*INSTRUCTIONS TO FOLLOW*
Omit the pictures found among the records and print everything else exactly as it stands.

════

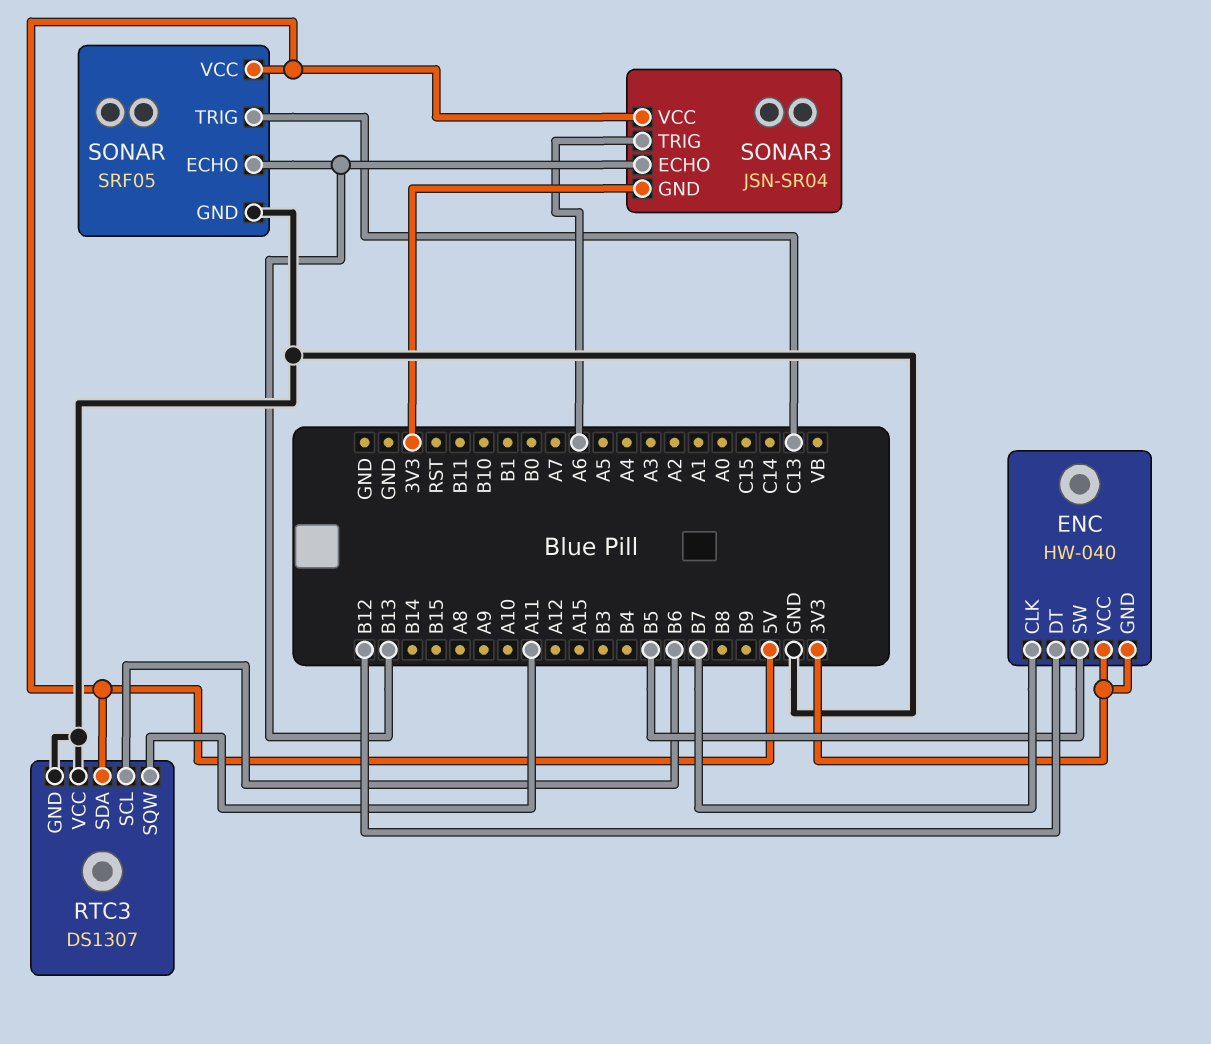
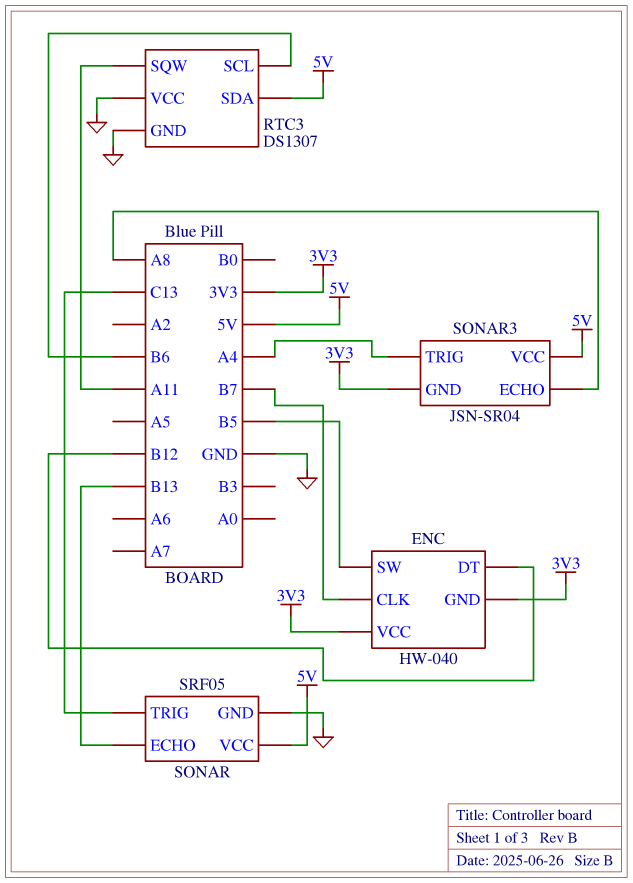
SONAR3 pin ECHO: B13 -> A8
SONAR3 pin TRIG: A6 -> A4

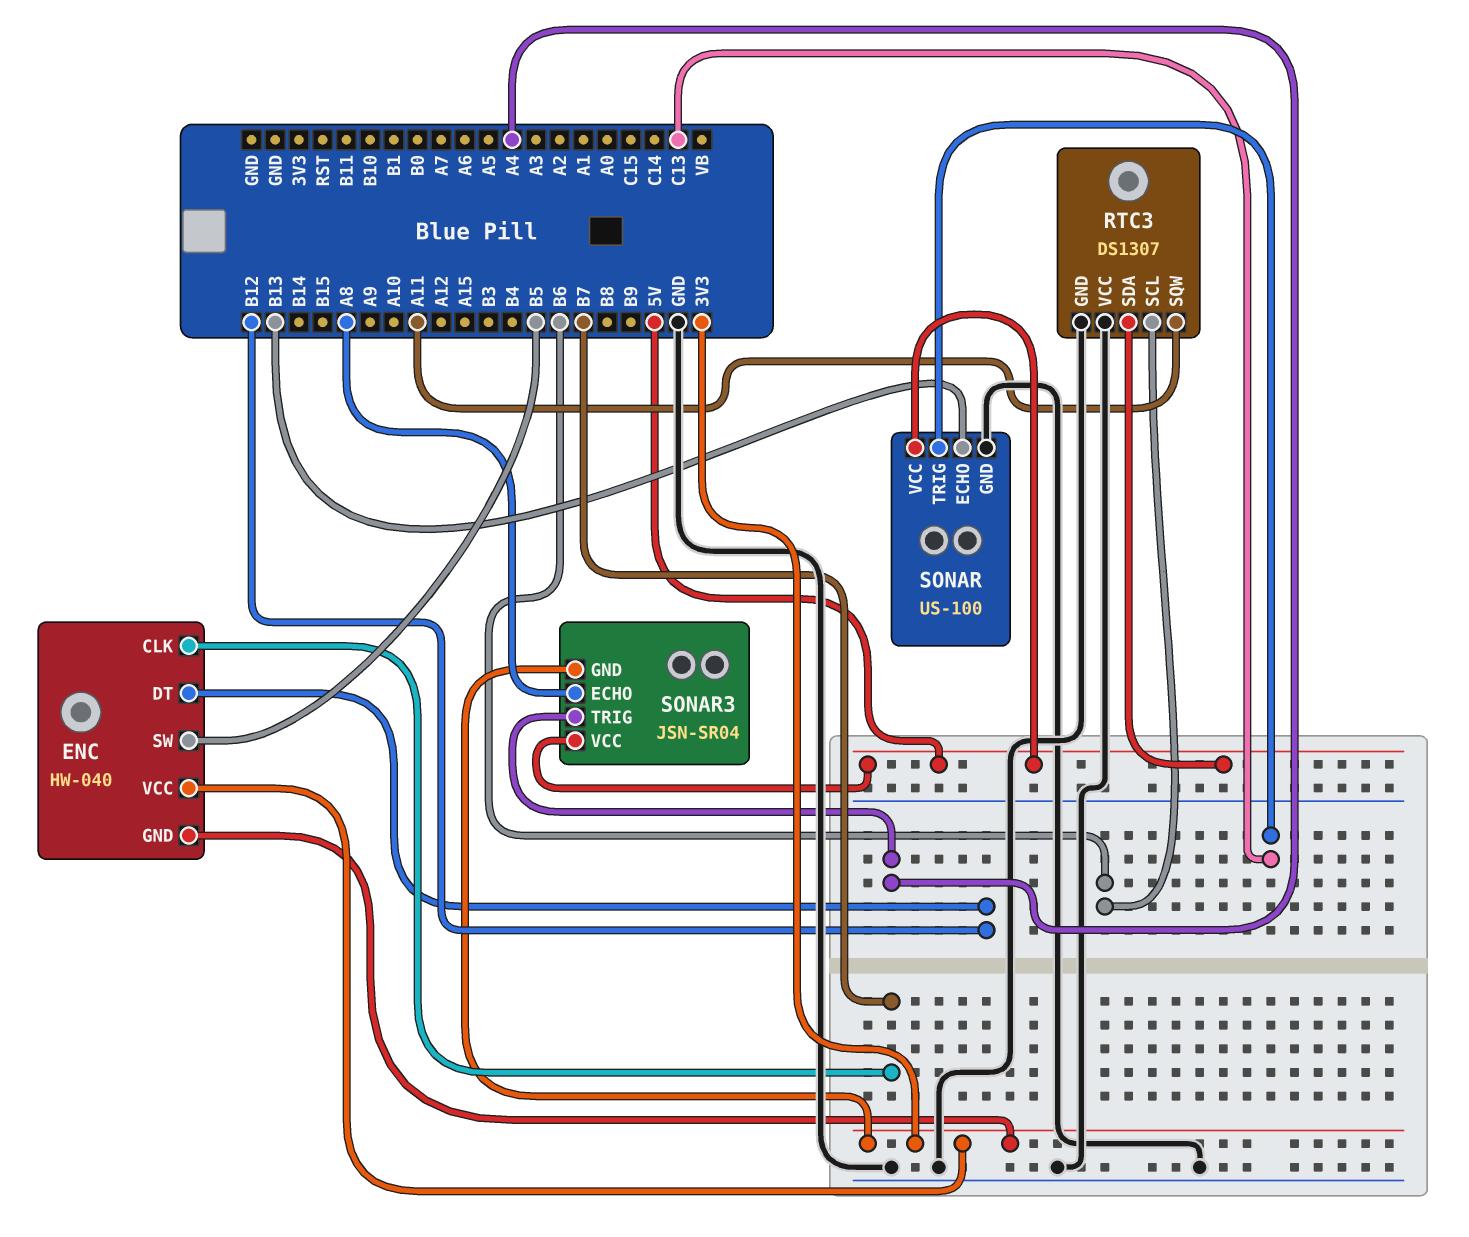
SONAR: SRF05 -> US-100

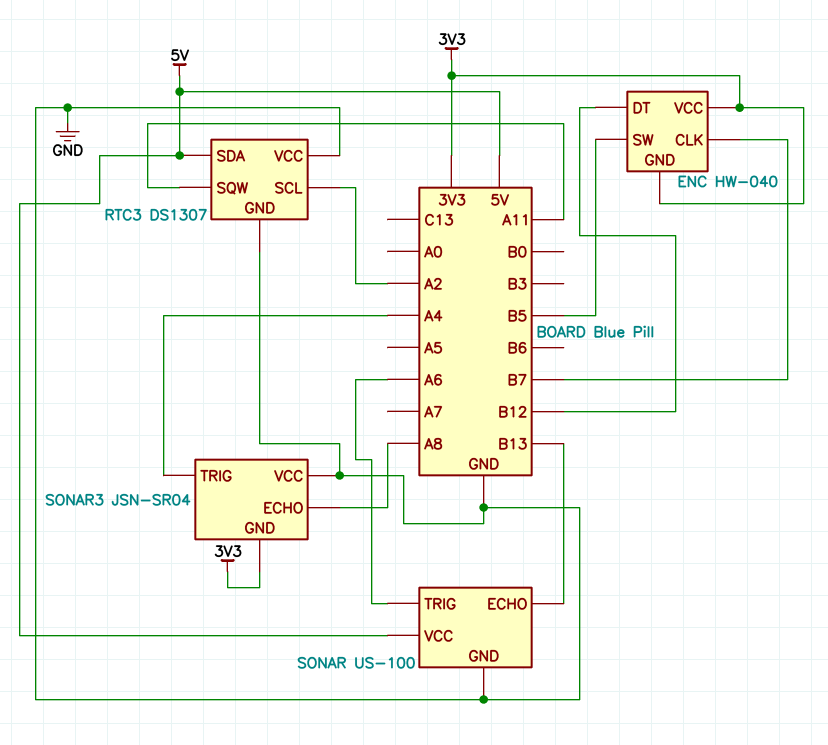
RTC3 pin SCL: B6 -> A2
SONAR pin TRIG: C13 -> A6
SONAR3 pin VCC: 5V -> GND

════

*SOLUTION TO THE PROBLEM*
SONAR3 pin ECHO: B13 -> A8
SONAR3 pin TRIG: A6 -> A4

SONAR: SRF05 -> US-100

RTC3 pin SCL: B6 -> A2
SONAR pin TRIG: C13 -> A6
SONAR3 pin VCC: 5V -> GND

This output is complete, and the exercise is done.